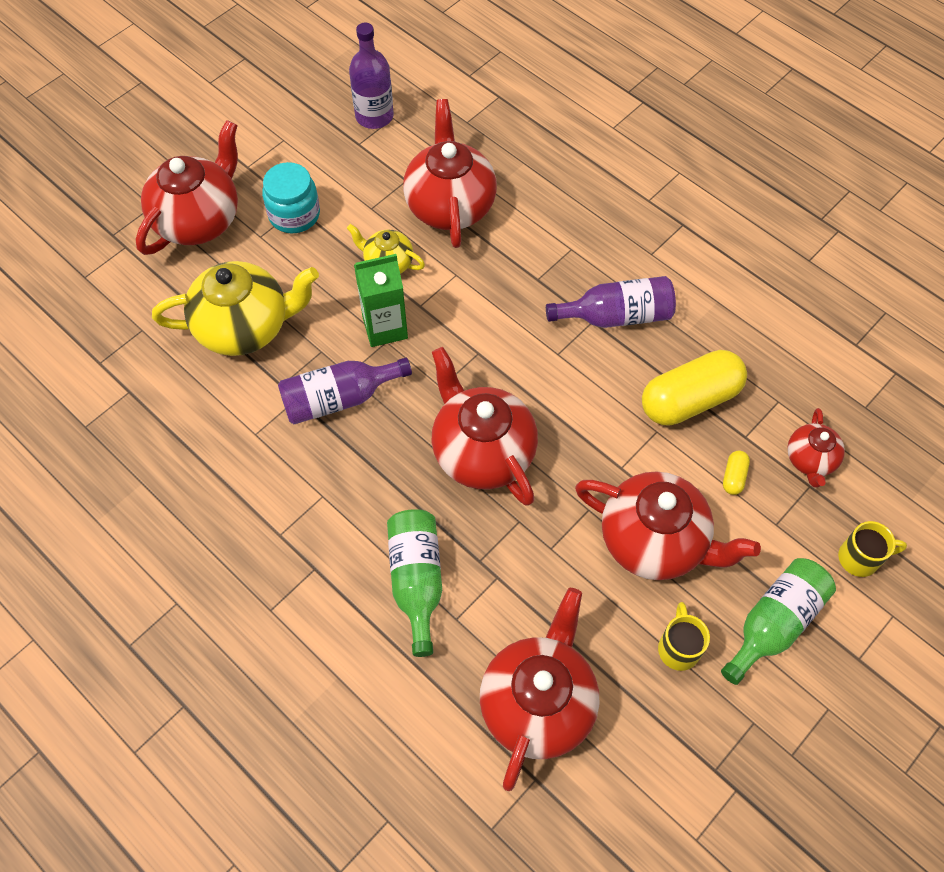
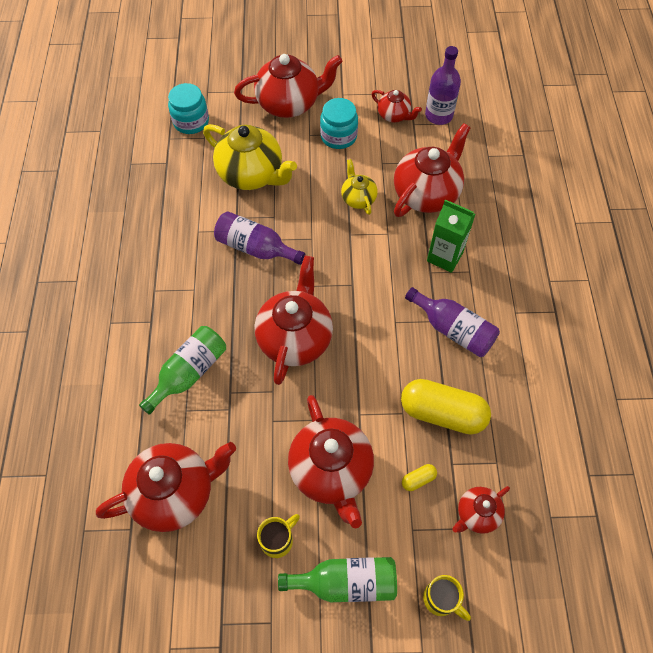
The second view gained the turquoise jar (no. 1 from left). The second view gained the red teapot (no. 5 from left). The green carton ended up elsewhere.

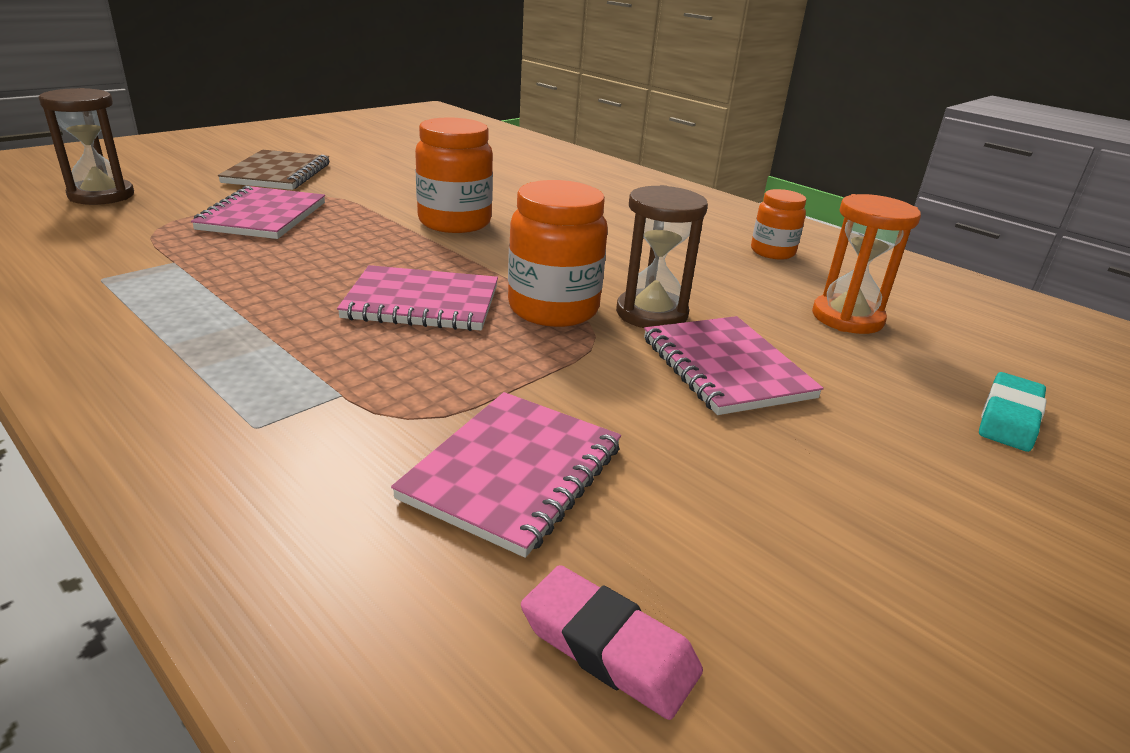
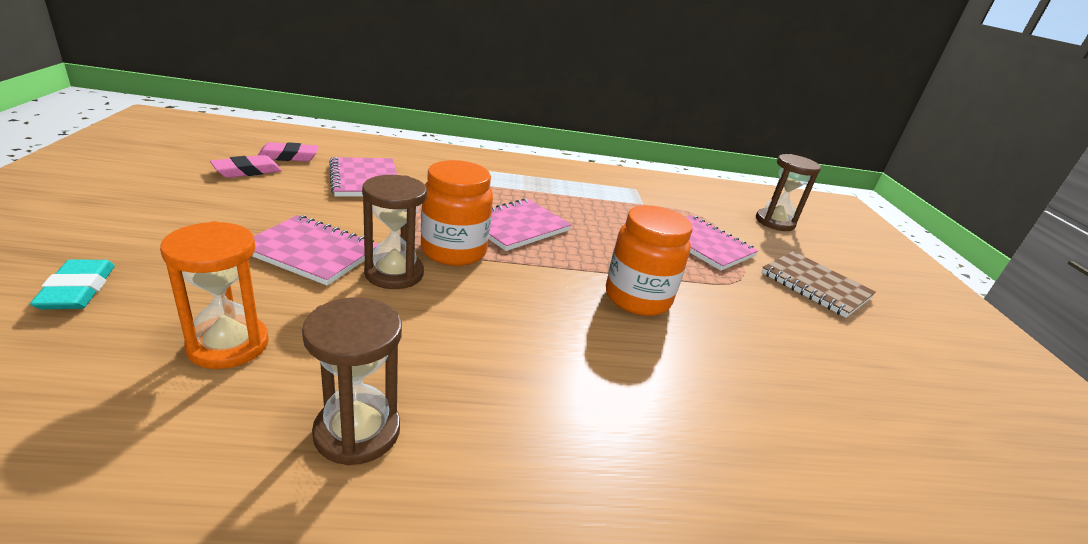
The second view gained the pink eraser (no. 1 from left). Where the orange jar (no. 3 from left) stood, the brown hourglass (no. 1 from left) came to stand.

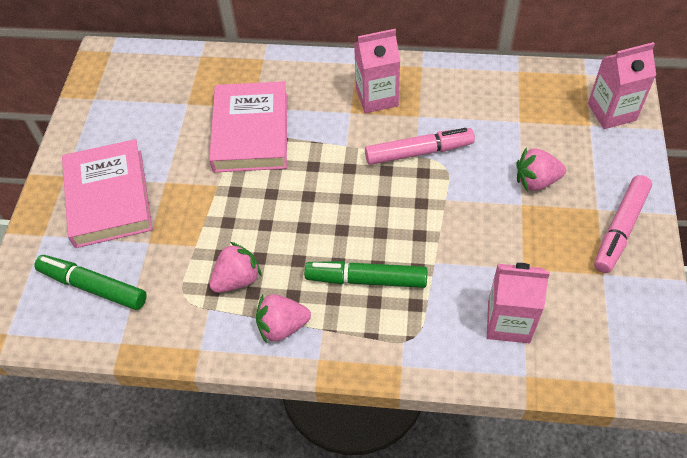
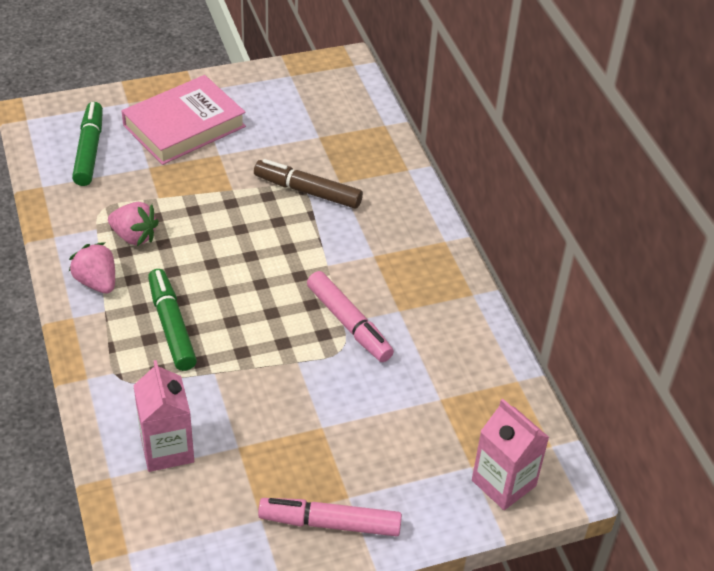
Where the pink book (no. 2 from left) stood, the brown marker came to stand. The second view lost the pink carton (no. 1 from left). The second view lost the pink strawberry (no. 3 from left).

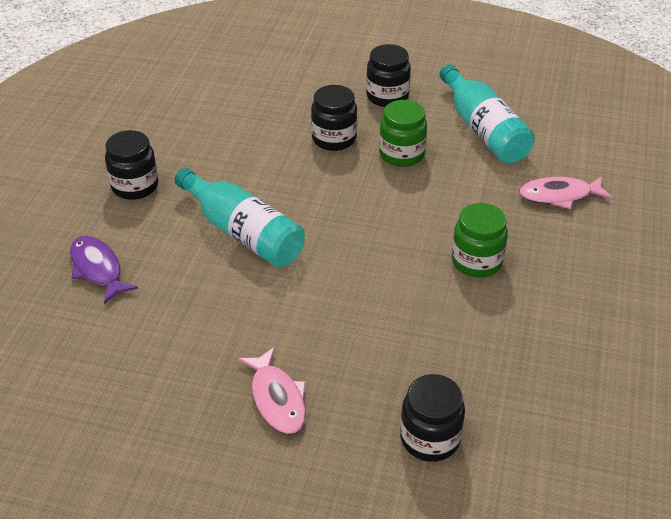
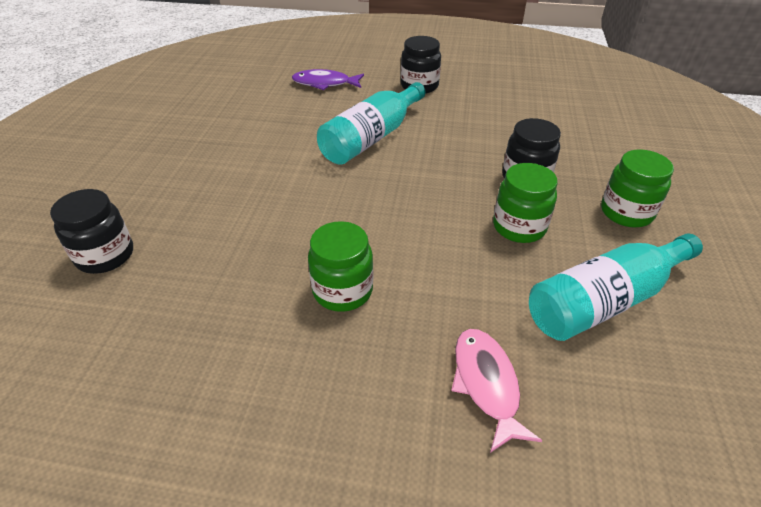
The purple fish ended up facing another way, 135 degrees counterclockwise from before. What was the black jar (no. 3 from left) turned into the green jar (no. 3 from left). The second view lost the pink fish (no. 1 from left).

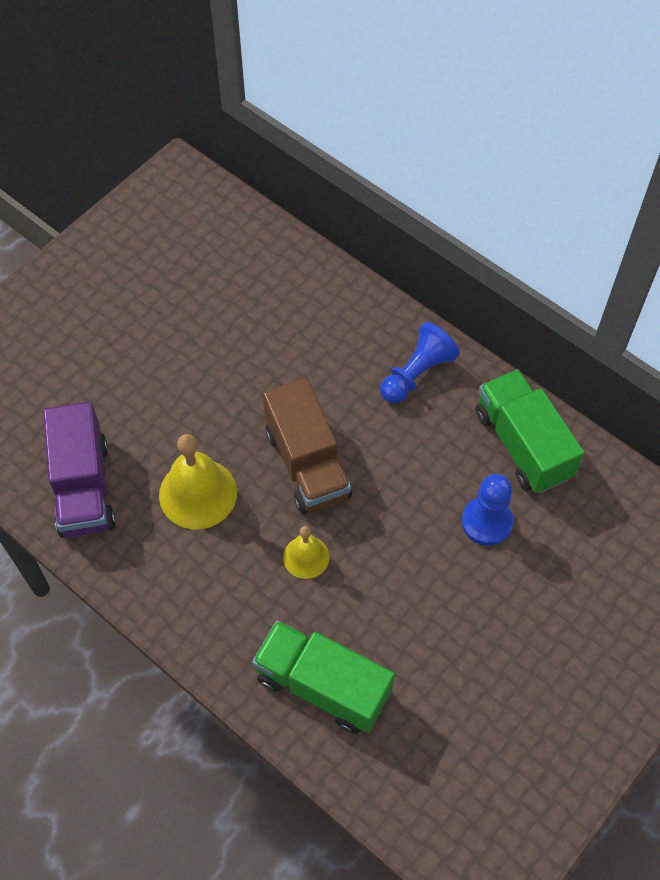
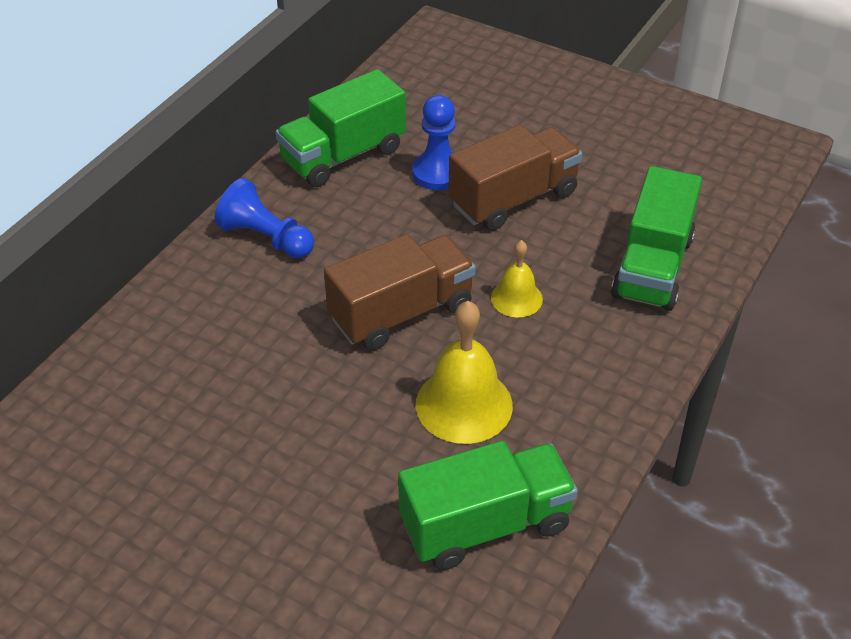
What was the purple truck turned into the green truck (no. 2 from left). The second view gained the brown truck (no. 2 from left).

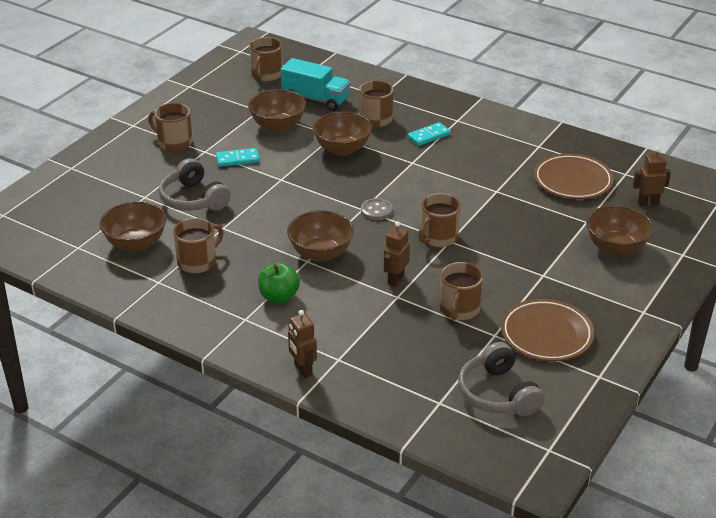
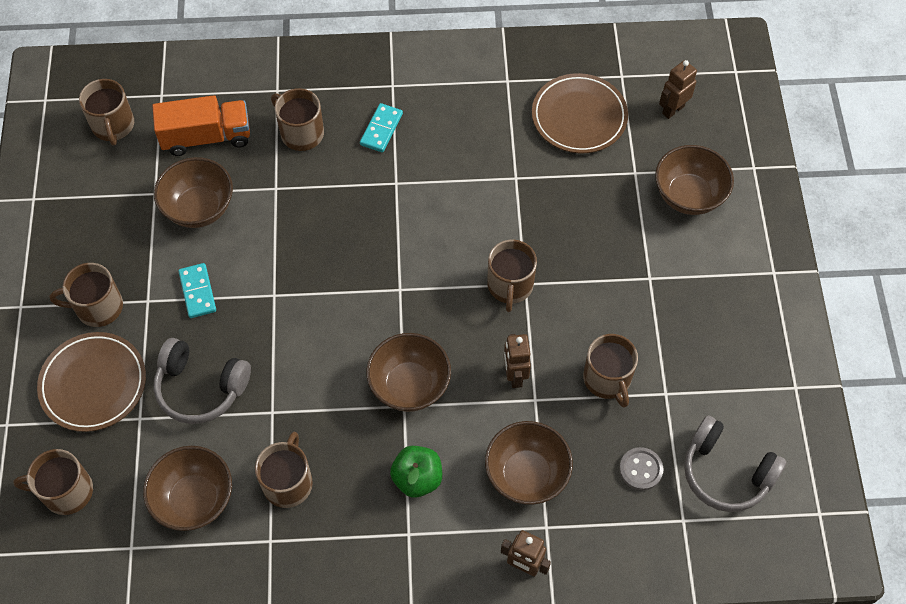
The second view gained the brown mug (no. 1 from left). The brown plate (no. 1 from left) ended up elsewhere. What was the turquoise truck turned into the orange truck. The turquoise domino (no. 1 from left) ended up facing another way, 60 degrees counterclockwise from before. The brown bowl (no. 4 from left) ended up elsewhere. The grey button ended up elsewhere.

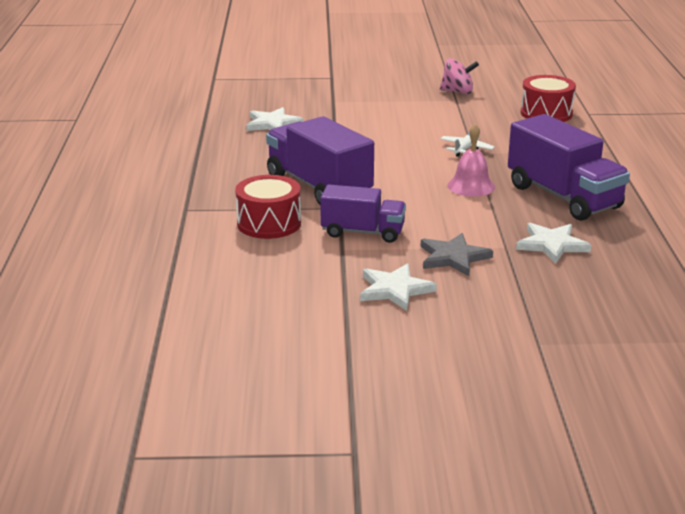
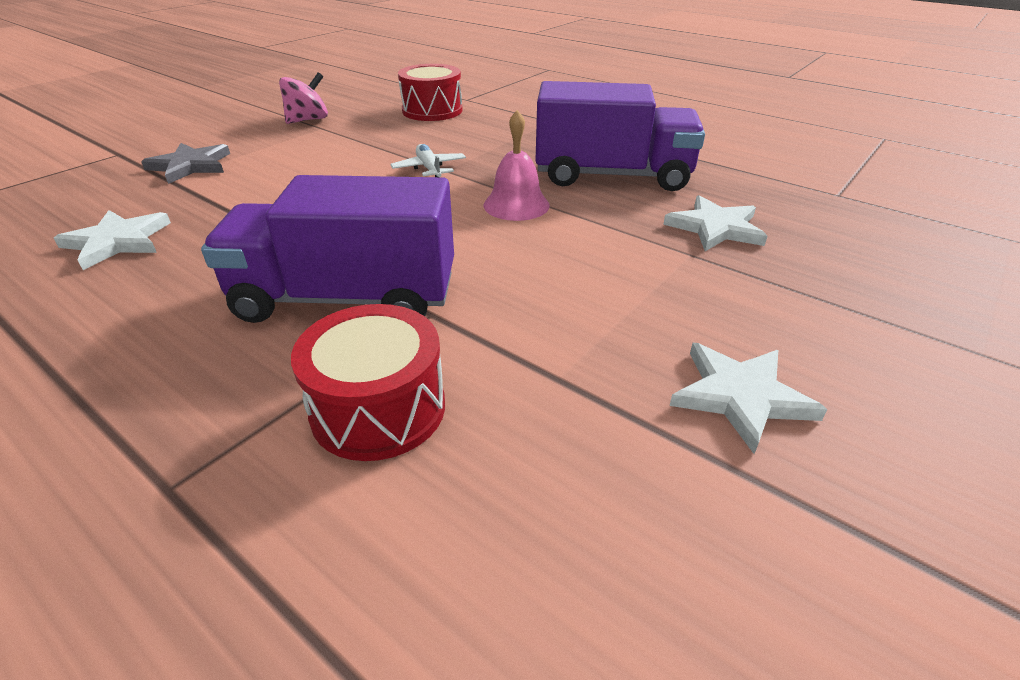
The grey star ended up elsewhere. The second view lost the purple truck (no. 2 from left).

_TASK BRIEF:_ Everything in the data except the pictures must appear in your answer unchanged.

_SOLUTION TO THIS EXERCISE:_
The second view gained the turquoise jar (no. 1 from left). The second view gained the red teapot (no. 5 from left). The green carton ended up elsewhere.

The second view gained the pink eraser (no. 1 from left). Where the orange jar (no. 3 from left) stood, the brown hourglass (no. 1 from left) came to stand.

Where the pink book (no. 2 from left) stood, the brown marker came to stand. The second view lost the pink carton (no. 1 from left). The second view lost the pink strawberry (no. 3 from left).

The purple fish ended up facing another way, 135 degrees counterclockwise from before. What was the black jar (no. 3 from left) turned into the green jar (no. 3 from left). The second view lost the pink fish (no. 1 from left).

What was the purple truck turned into the green truck (no. 2 from left). The second view gained the brown truck (no. 2 from left).

The second view gained the brown mug (no. 1 from left). The brown plate (no. 1 from left) ended up elsewhere. What was the turquoise truck turned into the orange truck. The turquoise domino (no. 1 from left) ended up facing another way, 60 degrees counterclockwise from before. The brown bowl (no. 4 from left) ended up elsewhere. The grey button ended up elsewhere.

The grey star ended up elsewhere. The second view lost the purple truck (no. 2 from left).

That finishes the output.